_TASK PROMPT_
Only the lines from the one holding "turquoise cake: [155,125,253,212]" to the end of the data should be echoed, exactly as they appear, minus the pictures.

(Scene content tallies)
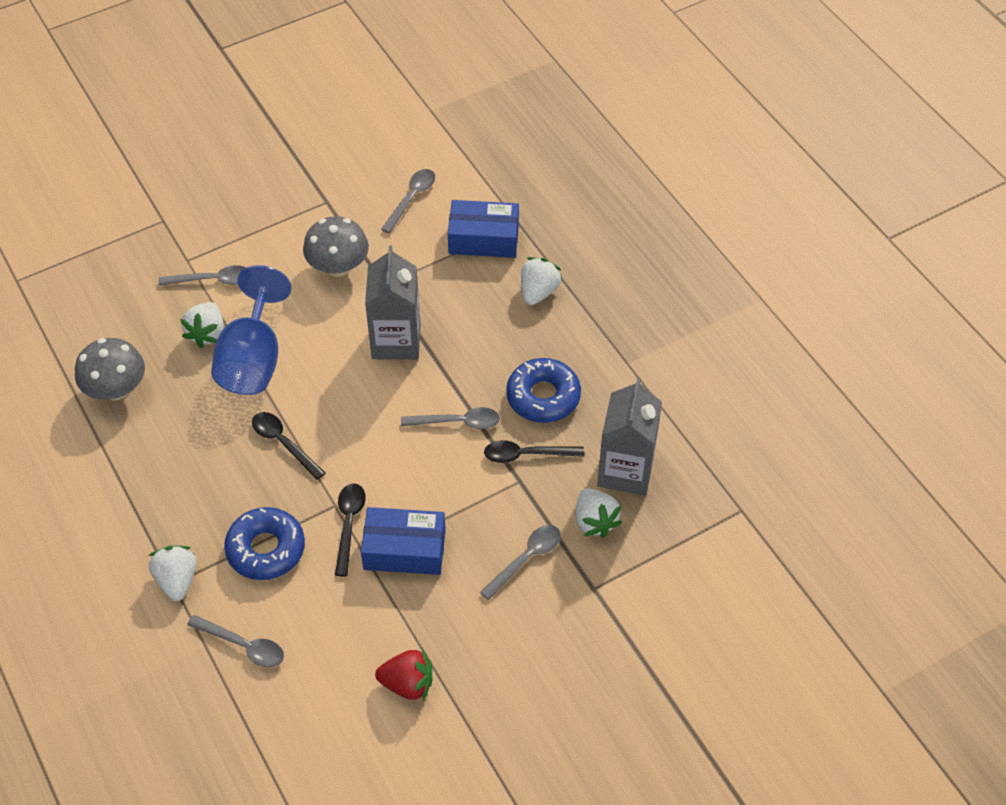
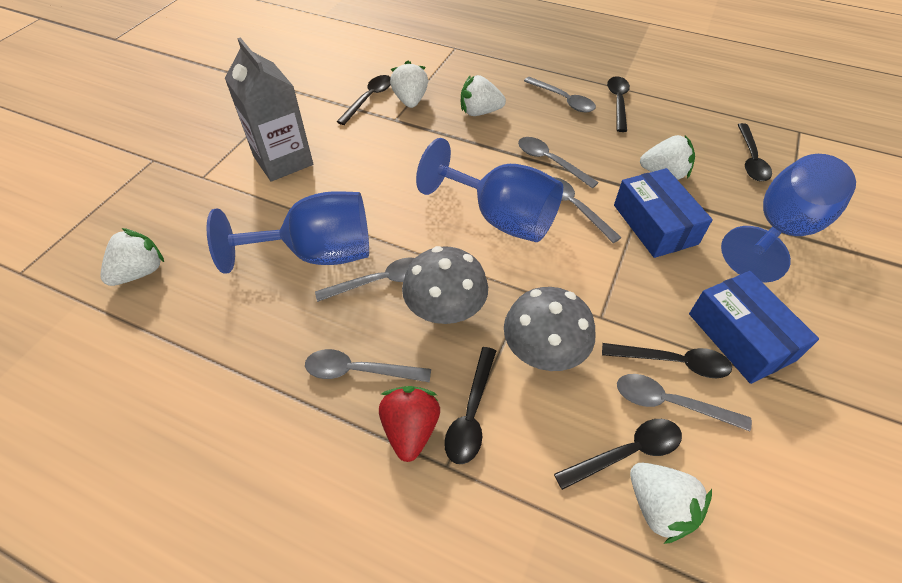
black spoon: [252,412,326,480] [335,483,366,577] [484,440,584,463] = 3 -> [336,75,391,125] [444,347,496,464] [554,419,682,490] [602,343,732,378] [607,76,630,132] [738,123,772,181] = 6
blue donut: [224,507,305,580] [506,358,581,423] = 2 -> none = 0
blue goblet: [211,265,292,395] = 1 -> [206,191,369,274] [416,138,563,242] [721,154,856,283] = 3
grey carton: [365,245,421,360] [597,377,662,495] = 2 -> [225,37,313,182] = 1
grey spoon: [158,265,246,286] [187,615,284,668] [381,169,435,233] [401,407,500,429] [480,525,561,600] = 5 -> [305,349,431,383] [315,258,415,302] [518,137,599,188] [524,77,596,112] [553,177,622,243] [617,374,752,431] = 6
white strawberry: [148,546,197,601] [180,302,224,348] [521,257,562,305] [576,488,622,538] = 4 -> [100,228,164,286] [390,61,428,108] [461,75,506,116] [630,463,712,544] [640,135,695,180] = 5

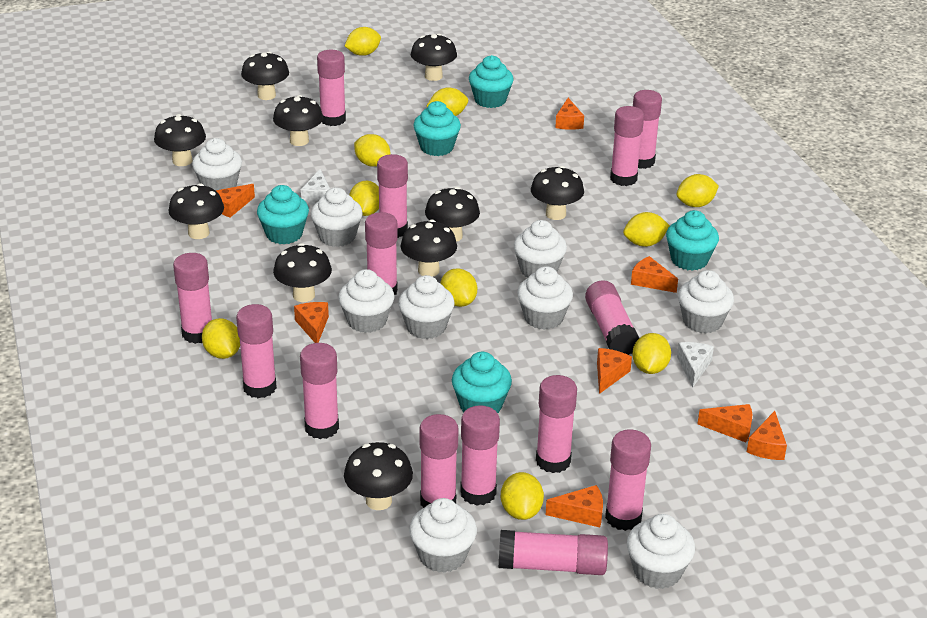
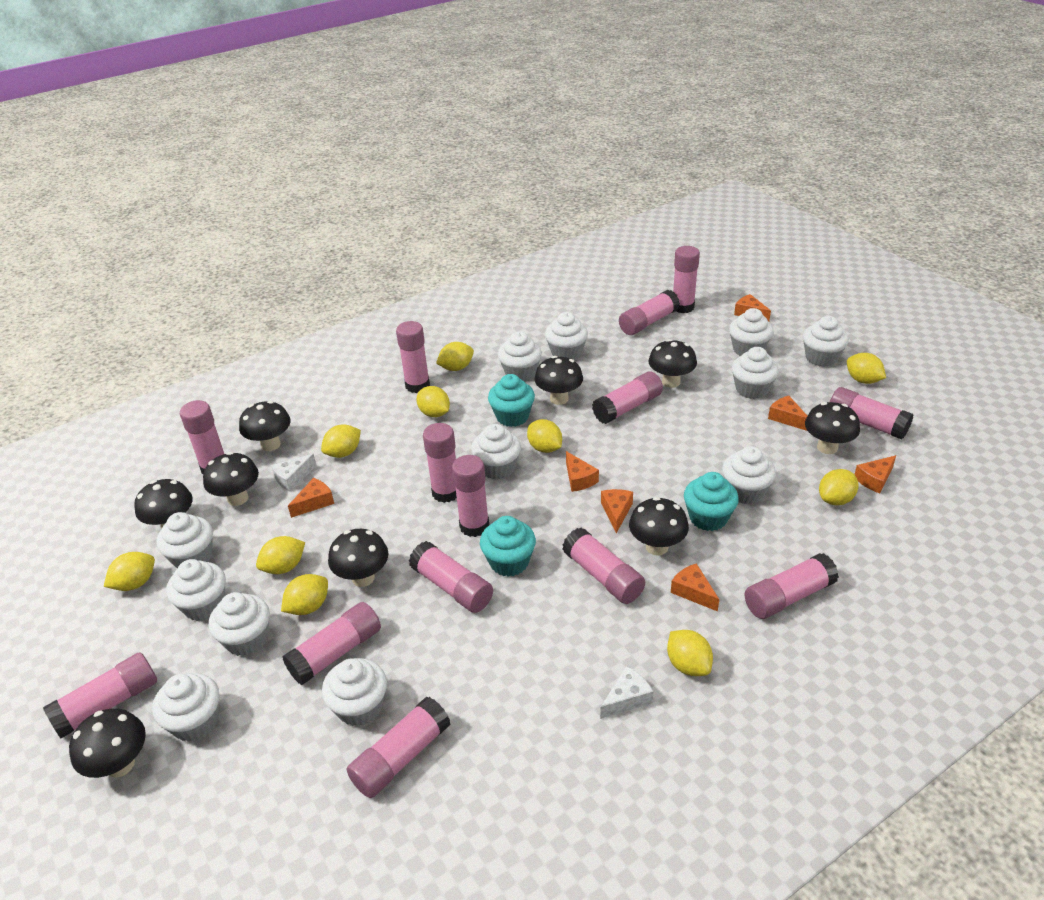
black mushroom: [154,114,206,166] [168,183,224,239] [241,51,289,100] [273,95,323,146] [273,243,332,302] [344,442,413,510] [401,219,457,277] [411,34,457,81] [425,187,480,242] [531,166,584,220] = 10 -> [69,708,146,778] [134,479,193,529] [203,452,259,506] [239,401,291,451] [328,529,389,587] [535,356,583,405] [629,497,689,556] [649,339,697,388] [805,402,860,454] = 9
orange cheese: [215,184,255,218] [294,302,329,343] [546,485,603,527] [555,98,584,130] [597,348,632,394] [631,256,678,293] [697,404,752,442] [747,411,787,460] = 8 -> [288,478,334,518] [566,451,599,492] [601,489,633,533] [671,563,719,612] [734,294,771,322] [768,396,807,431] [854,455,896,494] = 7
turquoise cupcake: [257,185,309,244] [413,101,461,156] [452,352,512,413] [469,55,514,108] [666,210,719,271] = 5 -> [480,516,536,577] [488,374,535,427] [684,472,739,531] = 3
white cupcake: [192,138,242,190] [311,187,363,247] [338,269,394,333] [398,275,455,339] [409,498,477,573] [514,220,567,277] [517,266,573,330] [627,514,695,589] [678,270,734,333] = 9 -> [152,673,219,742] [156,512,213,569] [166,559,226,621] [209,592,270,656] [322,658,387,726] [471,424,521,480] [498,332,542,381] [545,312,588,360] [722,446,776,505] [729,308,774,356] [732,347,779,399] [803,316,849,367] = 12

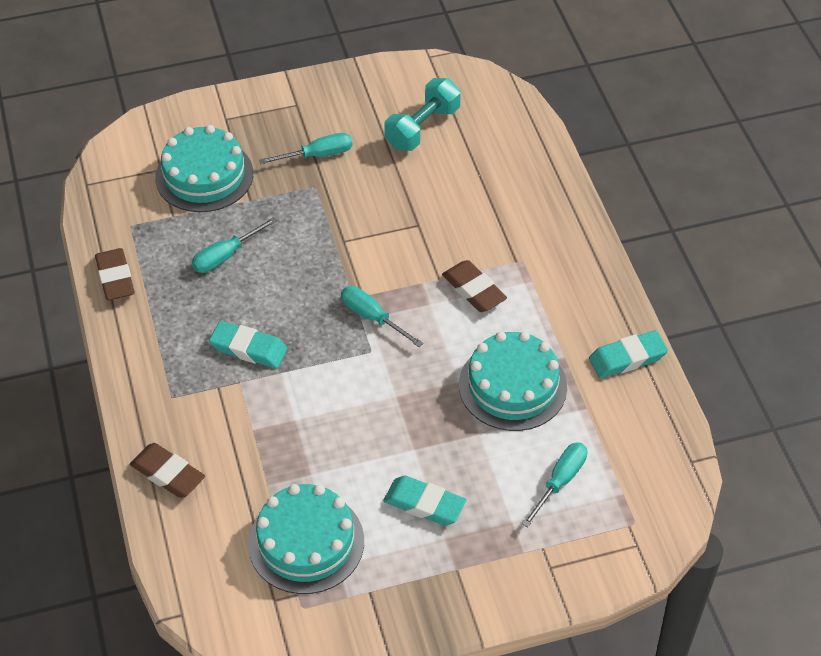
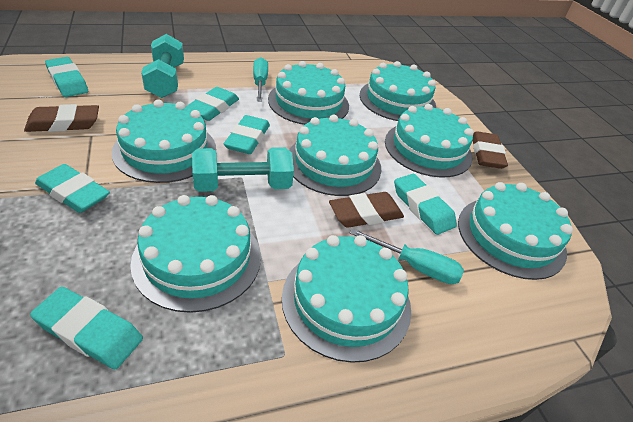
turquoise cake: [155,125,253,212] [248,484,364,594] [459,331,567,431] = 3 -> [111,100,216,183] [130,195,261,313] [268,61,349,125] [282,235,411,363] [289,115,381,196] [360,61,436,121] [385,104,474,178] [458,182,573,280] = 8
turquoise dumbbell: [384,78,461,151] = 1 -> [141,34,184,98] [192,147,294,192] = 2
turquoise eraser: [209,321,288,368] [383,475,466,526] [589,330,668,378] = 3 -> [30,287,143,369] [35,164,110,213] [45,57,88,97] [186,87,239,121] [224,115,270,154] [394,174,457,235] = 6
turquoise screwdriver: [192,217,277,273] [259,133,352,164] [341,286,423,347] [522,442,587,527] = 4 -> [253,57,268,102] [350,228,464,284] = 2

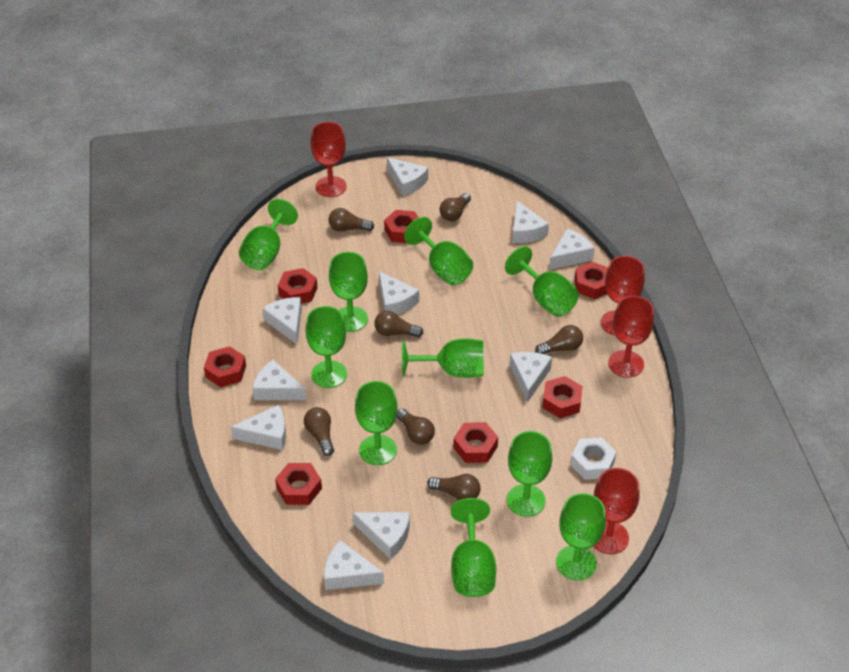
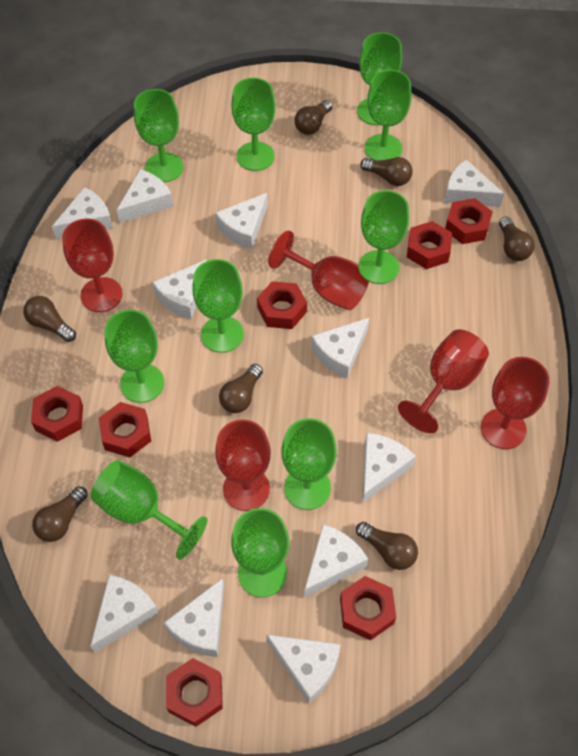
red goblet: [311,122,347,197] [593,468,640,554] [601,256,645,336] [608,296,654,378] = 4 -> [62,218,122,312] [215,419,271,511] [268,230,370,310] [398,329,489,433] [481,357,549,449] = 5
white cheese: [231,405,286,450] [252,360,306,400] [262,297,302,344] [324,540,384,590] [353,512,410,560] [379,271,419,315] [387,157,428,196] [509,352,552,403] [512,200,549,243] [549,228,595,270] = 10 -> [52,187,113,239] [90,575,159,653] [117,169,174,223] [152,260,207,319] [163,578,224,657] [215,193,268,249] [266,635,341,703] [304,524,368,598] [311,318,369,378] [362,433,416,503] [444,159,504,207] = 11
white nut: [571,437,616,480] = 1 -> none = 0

_RESULT_
turquoise cake: [155,125,253,212] [248,484,364,594] [459,331,567,431] = 3 -> [111,100,216,183] [130,195,261,313] [268,61,349,125] [282,235,411,363] [289,115,381,196] [360,61,436,121] [385,104,474,178] [458,182,573,280] = 8
turquoise dumbbell: [384,78,461,151] = 1 -> [141,34,184,98] [192,147,294,192] = 2
turquoise eraser: [209,321,288,368] [383,475,466,526] [589,330,668,378] = 3 -> [30,287,143,369] [35,164,110,213] [45,57,88,97] [186,87,239,121] [224,115,270,154] [394,174,457,235] = 6
turquoise screwdriver: [192,217,277,273] [259,133,352,164] [341,286,423,347] [522,442,587,527] = 4 -> [253,57,268,102] [350,228,464,284] = 2

red goblet: [311,122,347,197] [593,468,640,554] [601,256,645,336] [608,296,654,378] = 4 -> [62,218,122,312] [215,419,271,511] [268,230,370,310] [398,329,489,433] [481,357,549,449] = 5
white cheese: [231,405,286,450] [252,360,306,400] [262,297,302,344] [324,540,384,590] [353,512,410,560] [379,271,419,315] [387,157,428,196] [509,352,552,403] [512,200,549,243] [549,228,595,270] = 10 -> [52,187,113,239] [90,575,159,653] [117,169,174,223] [152,260,207,319] [163,578,224,657] [215,193,268,249] [266,635,341,703] [304,524,368,598] [311,318,369,378] [362,433,416,503] [444,159,504,207] = 11
white nut: [571,437,616,480] = 1 -> none = 0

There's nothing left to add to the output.